SUPPLIED INFORMATION:
+===+

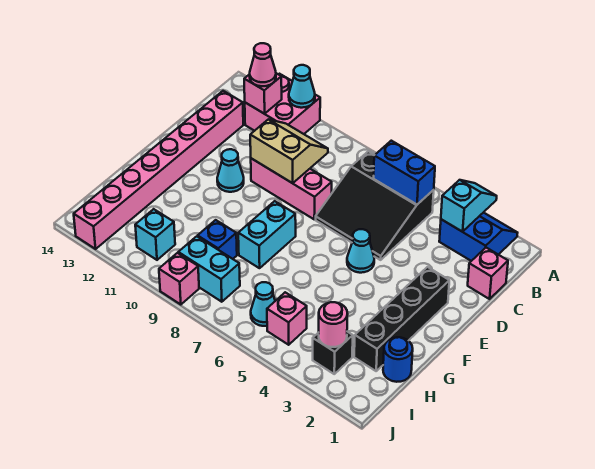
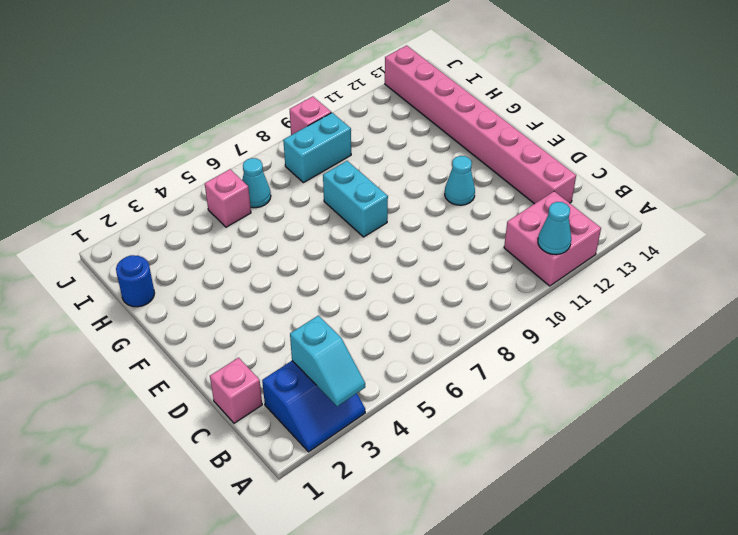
none -> black slope B5:D7 level 1 top B
none -> pink brick D8:D10 level 1
none -> black brick E2:H2 level 1

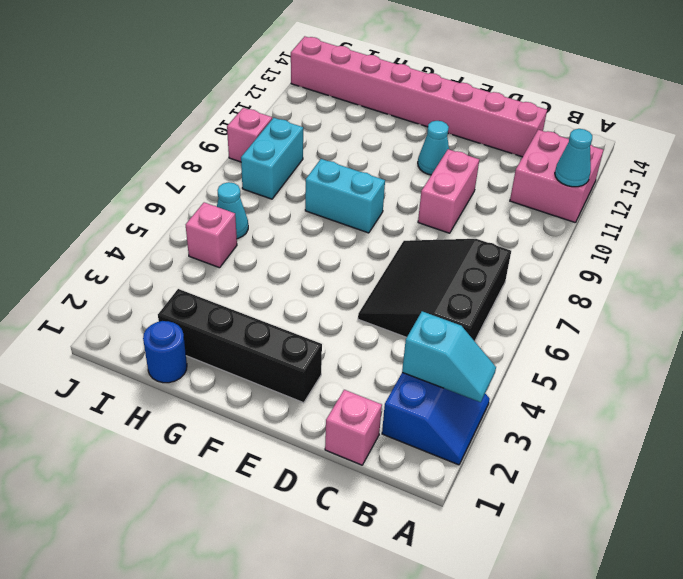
pink brick D9:D10 level 1 -> pink brick D8:D10 level 1
none -> cyan cone E5 level 1
none -> blue brick H9 level 1
none -> black brick I3 level 1

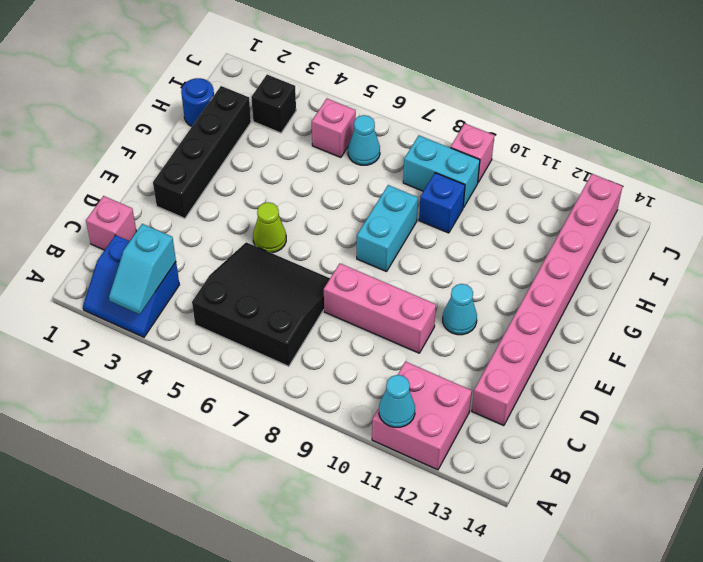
lime cone E5 level 1 -> cyan cone E5 level 1
none -> cyan brick I11 level 1
none -> blue brick B5:B6 level 2
none -> pink brick B12 level 2

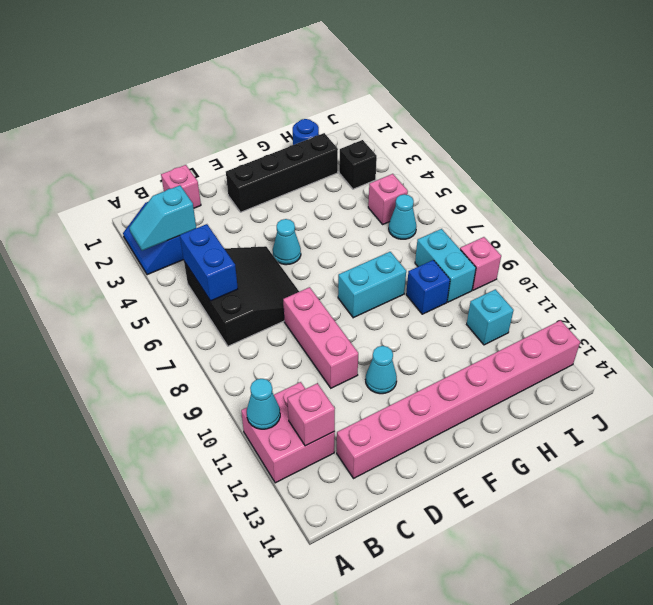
none -> tan slope C9:D10 level 2 top D
none -> pink round brick I3 level 2
none -> pink cone B12 level 3

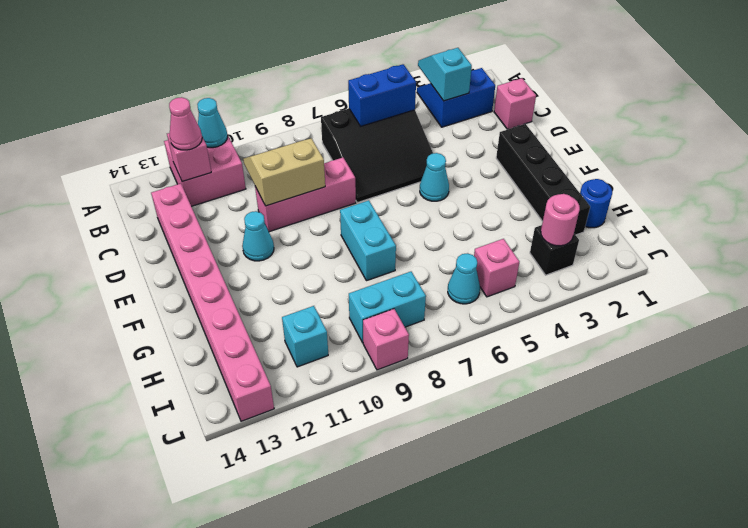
none -> blue brick H9 level 1

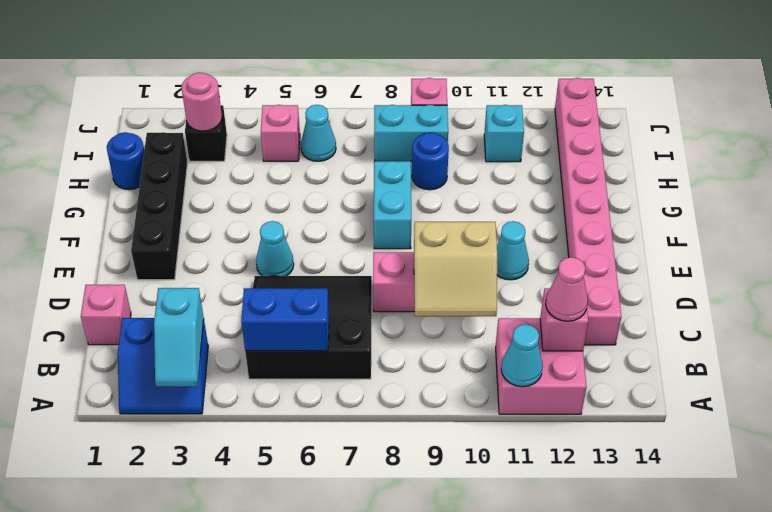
blue round brick H9 level 1 -> blue brick H9 level 1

+===+

Please, without any pictures, write out exactly the lines of the listing from its first line through the line that holds "none -> cyan brick I11 level 1", ends included, and nothing beyond them.

none -> black slope B5:D7 level 1 top B
none -> pink brick D8:D10 level 1
none -> black brick E2:H2 level 1

pink brick D9:D10 level 1 -> pink brick D8:D10 level 1
none -> cyan cone E5 level 1
none -> blue brick H9 level 1
none -> black brick I3 level 1

lime cone E5 level 1 -> cyan cone E5 level 1
none -> cyan brick I11 level 1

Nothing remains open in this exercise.